- _Challenge_
Repeat every line of the rows below word for word, but leave out the pictures.

>> BEGIN Material provided

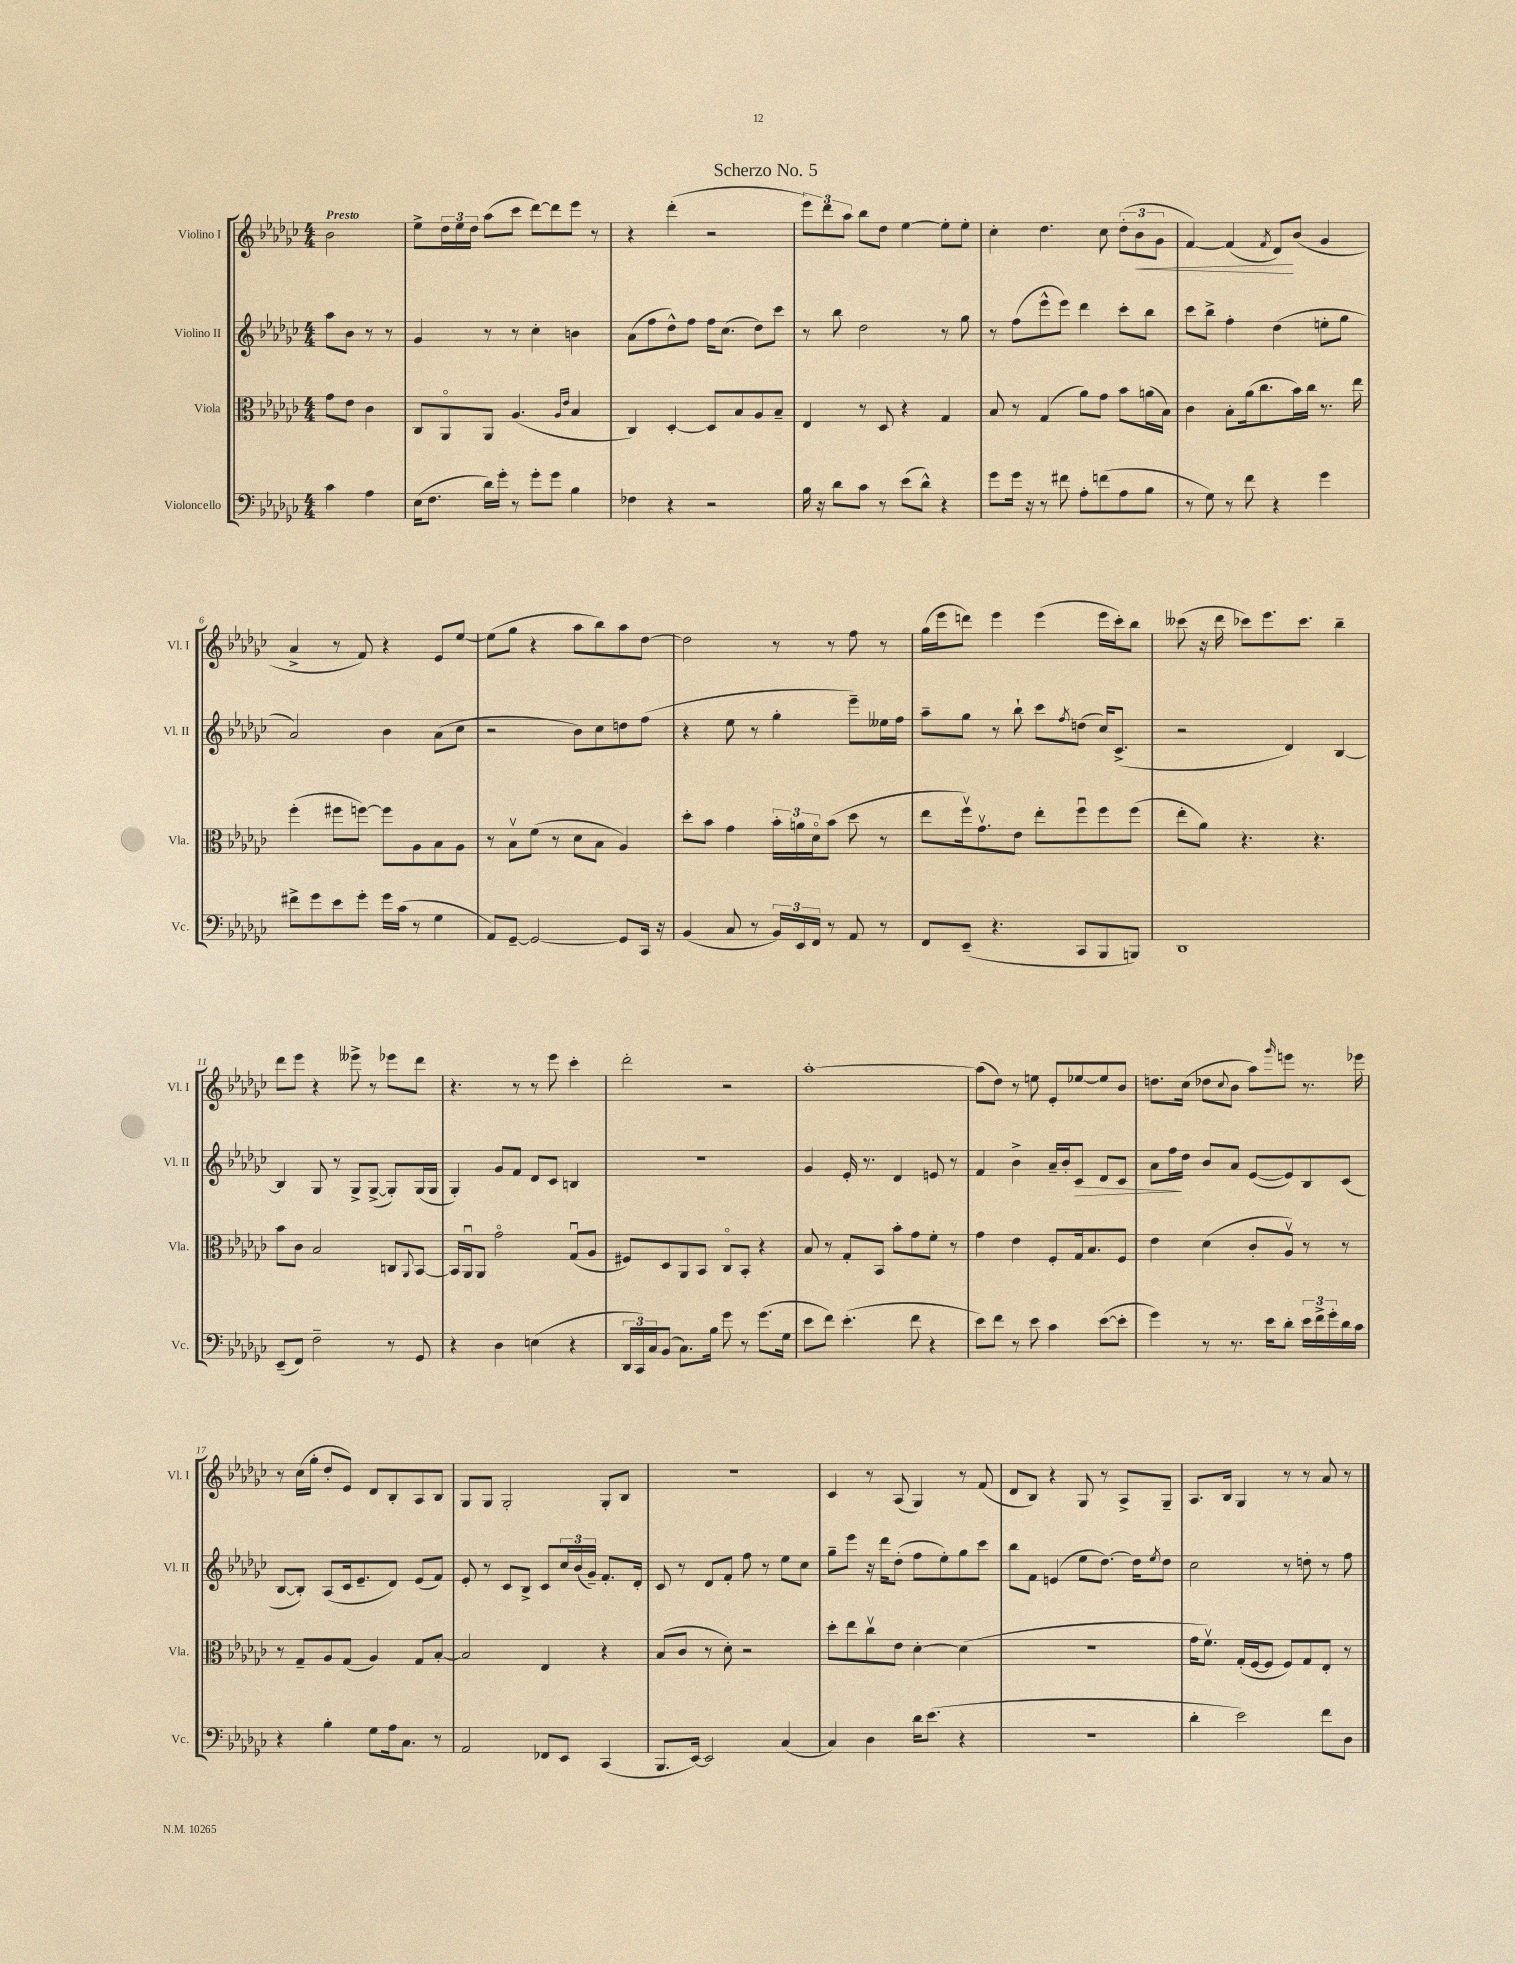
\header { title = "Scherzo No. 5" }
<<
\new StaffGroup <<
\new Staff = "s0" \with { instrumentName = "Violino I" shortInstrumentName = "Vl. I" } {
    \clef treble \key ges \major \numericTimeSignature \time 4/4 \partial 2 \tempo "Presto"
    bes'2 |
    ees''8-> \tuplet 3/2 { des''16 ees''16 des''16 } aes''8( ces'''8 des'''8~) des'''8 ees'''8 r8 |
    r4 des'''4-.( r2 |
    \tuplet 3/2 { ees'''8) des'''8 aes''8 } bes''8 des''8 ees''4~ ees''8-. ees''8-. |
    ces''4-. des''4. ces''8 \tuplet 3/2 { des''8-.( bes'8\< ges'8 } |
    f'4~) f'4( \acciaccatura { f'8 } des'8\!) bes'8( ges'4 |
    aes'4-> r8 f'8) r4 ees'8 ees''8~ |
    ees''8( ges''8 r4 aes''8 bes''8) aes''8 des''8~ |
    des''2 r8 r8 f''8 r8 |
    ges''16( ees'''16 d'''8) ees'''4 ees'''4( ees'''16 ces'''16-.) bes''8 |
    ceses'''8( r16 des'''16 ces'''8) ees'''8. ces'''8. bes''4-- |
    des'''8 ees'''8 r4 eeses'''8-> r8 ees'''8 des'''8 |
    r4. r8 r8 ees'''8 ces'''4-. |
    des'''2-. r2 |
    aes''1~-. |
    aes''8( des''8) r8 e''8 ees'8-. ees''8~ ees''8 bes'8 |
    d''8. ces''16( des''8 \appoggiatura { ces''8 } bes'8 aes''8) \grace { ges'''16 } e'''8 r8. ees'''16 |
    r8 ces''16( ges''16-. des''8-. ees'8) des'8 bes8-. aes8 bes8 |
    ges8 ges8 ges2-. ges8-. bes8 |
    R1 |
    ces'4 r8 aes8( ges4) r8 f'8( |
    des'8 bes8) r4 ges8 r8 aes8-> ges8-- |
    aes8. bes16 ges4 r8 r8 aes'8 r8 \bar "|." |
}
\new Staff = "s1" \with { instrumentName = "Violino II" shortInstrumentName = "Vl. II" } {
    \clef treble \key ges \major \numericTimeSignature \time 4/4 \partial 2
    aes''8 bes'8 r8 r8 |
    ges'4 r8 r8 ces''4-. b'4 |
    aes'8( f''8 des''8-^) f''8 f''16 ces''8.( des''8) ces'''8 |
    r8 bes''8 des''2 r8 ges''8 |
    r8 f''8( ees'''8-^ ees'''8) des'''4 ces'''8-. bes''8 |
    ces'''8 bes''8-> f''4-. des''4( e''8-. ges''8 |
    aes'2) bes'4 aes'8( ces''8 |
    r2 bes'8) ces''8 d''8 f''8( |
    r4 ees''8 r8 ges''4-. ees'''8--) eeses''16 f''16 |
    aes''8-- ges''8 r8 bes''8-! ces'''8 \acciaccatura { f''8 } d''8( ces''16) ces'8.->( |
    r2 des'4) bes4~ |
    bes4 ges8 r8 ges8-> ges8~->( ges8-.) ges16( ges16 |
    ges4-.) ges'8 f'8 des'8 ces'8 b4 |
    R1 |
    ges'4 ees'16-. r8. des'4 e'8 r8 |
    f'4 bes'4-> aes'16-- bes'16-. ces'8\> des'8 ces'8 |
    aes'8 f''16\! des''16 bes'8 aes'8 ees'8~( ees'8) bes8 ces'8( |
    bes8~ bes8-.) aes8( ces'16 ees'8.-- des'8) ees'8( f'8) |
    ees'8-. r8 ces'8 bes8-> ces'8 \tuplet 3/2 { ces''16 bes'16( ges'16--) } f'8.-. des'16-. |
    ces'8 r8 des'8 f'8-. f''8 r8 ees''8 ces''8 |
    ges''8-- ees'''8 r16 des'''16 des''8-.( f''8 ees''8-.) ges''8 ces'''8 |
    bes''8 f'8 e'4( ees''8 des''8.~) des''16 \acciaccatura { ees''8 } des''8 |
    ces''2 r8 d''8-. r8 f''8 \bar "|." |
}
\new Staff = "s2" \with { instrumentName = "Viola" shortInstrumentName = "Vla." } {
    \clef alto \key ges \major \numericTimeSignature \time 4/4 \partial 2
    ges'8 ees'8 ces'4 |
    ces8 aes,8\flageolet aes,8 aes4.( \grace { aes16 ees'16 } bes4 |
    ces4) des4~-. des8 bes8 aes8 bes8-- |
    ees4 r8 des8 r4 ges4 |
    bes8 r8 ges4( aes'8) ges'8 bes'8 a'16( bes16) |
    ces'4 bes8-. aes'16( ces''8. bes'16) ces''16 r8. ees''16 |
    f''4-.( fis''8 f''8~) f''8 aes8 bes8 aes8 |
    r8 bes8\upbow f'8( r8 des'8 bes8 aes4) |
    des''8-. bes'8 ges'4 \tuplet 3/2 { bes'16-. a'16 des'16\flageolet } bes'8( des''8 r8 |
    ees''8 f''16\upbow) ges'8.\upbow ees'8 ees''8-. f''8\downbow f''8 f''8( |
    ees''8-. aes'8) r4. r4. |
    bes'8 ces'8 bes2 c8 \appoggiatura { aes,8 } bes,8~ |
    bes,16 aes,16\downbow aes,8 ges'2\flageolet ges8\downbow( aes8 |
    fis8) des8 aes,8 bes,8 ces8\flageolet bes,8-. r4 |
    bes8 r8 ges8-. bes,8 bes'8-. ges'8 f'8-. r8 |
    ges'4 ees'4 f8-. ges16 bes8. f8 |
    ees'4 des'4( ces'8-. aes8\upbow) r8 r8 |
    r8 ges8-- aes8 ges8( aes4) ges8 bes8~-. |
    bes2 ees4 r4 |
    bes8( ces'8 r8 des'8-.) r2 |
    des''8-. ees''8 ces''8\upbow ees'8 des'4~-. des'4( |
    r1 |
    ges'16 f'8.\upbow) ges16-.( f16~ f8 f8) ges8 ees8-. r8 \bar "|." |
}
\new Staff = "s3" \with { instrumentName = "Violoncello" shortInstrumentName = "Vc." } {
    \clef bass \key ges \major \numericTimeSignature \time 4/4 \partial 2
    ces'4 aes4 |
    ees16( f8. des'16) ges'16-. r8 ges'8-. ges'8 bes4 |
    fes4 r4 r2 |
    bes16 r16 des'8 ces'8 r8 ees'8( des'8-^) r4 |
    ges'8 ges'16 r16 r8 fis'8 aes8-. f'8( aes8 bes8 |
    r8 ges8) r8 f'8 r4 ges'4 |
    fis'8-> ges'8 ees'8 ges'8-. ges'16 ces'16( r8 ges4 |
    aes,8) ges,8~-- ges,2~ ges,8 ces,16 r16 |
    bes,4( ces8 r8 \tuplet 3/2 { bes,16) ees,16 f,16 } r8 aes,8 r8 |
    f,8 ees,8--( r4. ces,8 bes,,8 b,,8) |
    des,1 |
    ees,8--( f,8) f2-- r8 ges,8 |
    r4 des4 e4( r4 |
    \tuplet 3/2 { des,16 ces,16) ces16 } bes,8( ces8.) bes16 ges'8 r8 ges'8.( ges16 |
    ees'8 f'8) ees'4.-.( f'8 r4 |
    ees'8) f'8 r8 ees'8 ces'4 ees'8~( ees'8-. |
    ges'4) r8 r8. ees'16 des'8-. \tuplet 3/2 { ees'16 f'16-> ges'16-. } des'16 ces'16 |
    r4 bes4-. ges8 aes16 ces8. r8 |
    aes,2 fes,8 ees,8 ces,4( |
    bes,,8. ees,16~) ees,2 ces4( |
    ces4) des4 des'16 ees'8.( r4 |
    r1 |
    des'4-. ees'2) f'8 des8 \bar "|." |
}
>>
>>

>> END Material provided

- _Problem solution_
\header { title = "Scherzo No. 5" }
<<
\new StaffGroup <<
\new Staff = "s0" \with { instrumentName = "Violino I" shortInstrumentName = "Vl. I" } {
    \clef treble \key ges \major \numericTimeSignature \time 4/4 \partial 2 \tempo "Presto"
    bes'2 |
    ees''8-> \tuplet 3/2 { des''16 ees''16 des''16 } aes''8( ces'''8 des'''8~) des'''8 ees'''8 r8 |
    r4 des'''4-.( r2 |
    \tuplet 3/2 { ees'''8) des'''8 aes''8 } bes''8 des''8 ees''4~ ees''8-. ees''8-. |
    ces''4-. des''4. ces''8 \tuplet 3/2 { des''8-.( bes'8\< ges'8 } |
    f'4~) f'4( \acciaccatura { f'8 } des'8\!) bes'8( ges'4 |
    aes'4-> r8 f'8) r4 ees'8 ees''8~ |
    ees''8( ges''8 r4 aes''8 bes''8) aes''8 des''8~ |
    des''2 r8 r8 f''8 r8 |
    ges''16( ees'''16 d'''8) ees'''4 ees'''4( ees'''16 ces'''16-.) bes''8 |
    ceses'''8( r16 des'''16 ces'''8) ees'''8. ces'''8. bes''4-- |
    des'''8 ees'''8 r4 eeses'''8-> r8 ees'''8 des'''8 |
    r4. r8 r8 ees'''8 ces'''4-. |
    des'''2-. r2 |
    aes''1~-. |
    aes''8( des''8) r8 e''8 ees'8-. ees''8~ ees''8 bes'8 |
    d''8. ces''16( des''8 \appoggiatura { ces''8 } bes'8 aes''8) \grace { ges'''16 } e'''8 r8. ees'''16 |
    r8 ces''16( ges''16-. des''8-. ees'8) des'8 bes8-. aes8 bes8 |
    ges8 ges8 ges2-. ges8-. bes8 |
    R1 |
    ces'4 r8 aes8( ges4) r8 f'8( |
    des'8 bes8) r4 ges8 r8 aes8-> ges8-- |
    aes8. bes16 ges4 r8 r8 aes'8 r8 \bar "|." |
}
\new Staff = "s1" \with { instrumentName = "Violino II" shortInstrumentName = "Vl. II" } {
    \clef treble \key ges \major \numericTimeSignature \time 4/4 \partial 2
    aes''8 bes'8 r8 r8 |
    ges'4 r8 r8 ces''4-. b'4 |
    aes'8( f''8 des''8-^) f''8 f''16 ces''8.( des''8) ces'''8 |
    r8 bes''8 des''2 r8 ges''8 |
    r8 f''8( ees'''8-^ ees'''8) des'''4 ces'''8-. bes''8 |
    ces'''8 bes''8-> f''4-. des''4( e''8-. ges''8 |
    aes'2) bes'4 aes'8( ces''8 |
    r2 bes'8) ces''8 d''8 f''8( |
    r4 ees''8 r8 ges''4-. ees'''8--) eeses''16 f''16 |
    aes''8-- ges''8 r8 bes''8-! ces'''8 \acciaccatura { f''8 } d''8( ces''16) ces'8.->( |
    r2 des'4) bes4~ |
    bes4 ges8 r8 ges8-> ges8~->( ges8-.) ges16( ges16 |
    ges4-.) ges'8 f'8 des'8 ces'8 b4 |
    R1 |
    ges'4 ees'16-. r8. des'4 e'8 r8 |
    f'4 bes'4-> aes'16-- bes'16-. ces'8\> des'8 ces'8 |
    aes'8 f''16\! des''16 bes'8 aes'8 ees'8~( ees'8) bes8 ces'8( |
    bes8~ bes8-.) aes8( ces'16 ees'8.-- des'8) ees'8( f'8) |
    ees'8-. r8 ces'8 bes8-> ces'8 \tuplet 3/2 { ces''16 bes'16( ges'16--) } f'8.-. des'16-. |
    ces'8 r8 des'8 f'8-. f''8 r8 ees''8 ces''8 |
    ges''8-- ees'''8 r16 des'''16 des''8-.( f''8 ees''8-.) ges''8 ces'''8 |
    bes''8 f'8 e'4( ees''8 des''8.~) des''16 \acciaccatura { ees''8 } des''8 |
    ces''2 r8 d''8-. r8 f''8 \bar "|." |
}
\new Staff = "s2" \with { instrumentName = "Viola" shortInstrumentName = "Vla." } {
    \clef alto \key ges \major \numericTimeSignature \time 4/4 \partial 2
    ges'8 ees'8 ces'4 |
    ces8 aes,8\flageolet aes,8 aes4.( \grace { aes16 ees'16 } bes4 |
    ces4) des4~-. des8 bes8 aes8 bes8-- |
    ees4 r8 des8 r4 ges4 |
    bes8 r8 ges4( aes'8) ges'8 bes'8 a'16( bes16) |
    ces'4 bes8-. aes'16( ces''8. bes'16) ces''16 r8. ees''16 |
    f''4-.( fis''8 f''8~) f''8 aes8 bes8 aes8 |
    r8 bes8\upbow f'8( r8 des'8 bes8 aes4) |
    des''8-. bes'8 ges'4 \tuplet 3/2 { bes'16-. a'16 des'16\flageolet } bes'8( des''8 r8 |
    ees''8 f''16\upbow) ges'8.\upbow ees'8 ees''8-. f''8\downbow f''8 f''8( |
    ees''8-. aes'8) r4. r4. |
    bes'8 ces'8 bes2 c8 \appoggiatura { aes,8 } bes,8~ |
    bes,16 aes,16\downbow aes,8 ges'2\flageolet ges8\downbow( aes8 |
    fis8) des8 aes,8 bes,8 ces8\flageolet bes,8-. r4 |
    bes8 r8 ges8-. bes,8 bes'8-. ges'8 f'8-. r8 |
    ges'4 ees'4 f8-. ges16 bes8. f8 |
    ees'4 des'4( ces'8-. aes8\upbow) r8 r8 |
    r8 ges8-- aes8 ges8( aes4) ges8 bes8~-. |
    bes2 ees4 r4 |
    bes8( ces'8 r8 des'8-.) r2 |
    des''8-. ees''8 ces''8\upbow ees'8 des'4~-. des'4( |
    r1 |
    ges'16 f'8.\upbow) ges16-.( f16~ f8 f8) ges8 ees8-. r8 \bar "|." |
}
\new Staff = "s3" \with { instrumentName = "Violoncello" shortInstrumentName = "Vc." } {
    \clef bass \key ges \major \numericTimeSignature \time 4/4 \partial 2
    ces'4 aes4 |
    ees16( f8. des'16) ges'16-. r8 ges'8-. ges'8 bes4 |
    fes4 r4 r2 |
    bes16 r16 des'8 ces'8 r8 ees'8( des'8-^) r4 |
    ges'8 ges'16 r16 r8 fis'8 aes8-. f'8( aes8 bes8 |
    r8 ges8) r8 f'8 r4 ges'4 |
    fis'8-> ges'8 ees'8 ges'8-. ges'16 ces'16( r8 ges4 |
    aes,8) ges,8~-- ges,2~ ges,8 ces,16 r16 |
    bes,4( ces8 r8 \tuplet 3/2 { bes,16) ees,16 f,16 } r8 aes,8 r8 |
    f,8 ees,8--( r4. ces,8 bes,,8 b,,8) |
    des,1 |
    ees,8--( f,8) f2-- r8 ges,8 |
    r4 des4 e4( r4 |
    \tuplet 3/2 { des,16 ces,16) ces16 } bes,8( ces8.) bes16 ges'8 r8 ges'8.( ges16 |
    ees'8 f'8) ees'4.-.( f'8 r4 |
    ees'8) f'8 r8 ees'8 ces'4 ees'8~( ees'8-. |
    ges'4) r8 r8. ees'16 des'8-. \tuplet 3/2 { ees'16 f'16-> ges'16-. } des'16 ces'16 |
    r4 bes4-. ges8 aes16 ces8. r8 |
    aes,2 fes,8 ees,8 ces,4( |
    bes,,8. ees,16~) ees,2 ces4( |
    ces4) des4 des'16 ees'8.( r4 |
    r1 |
    des'4-. ees'2) f'8 des8 \bar "|." |
}
>>
>>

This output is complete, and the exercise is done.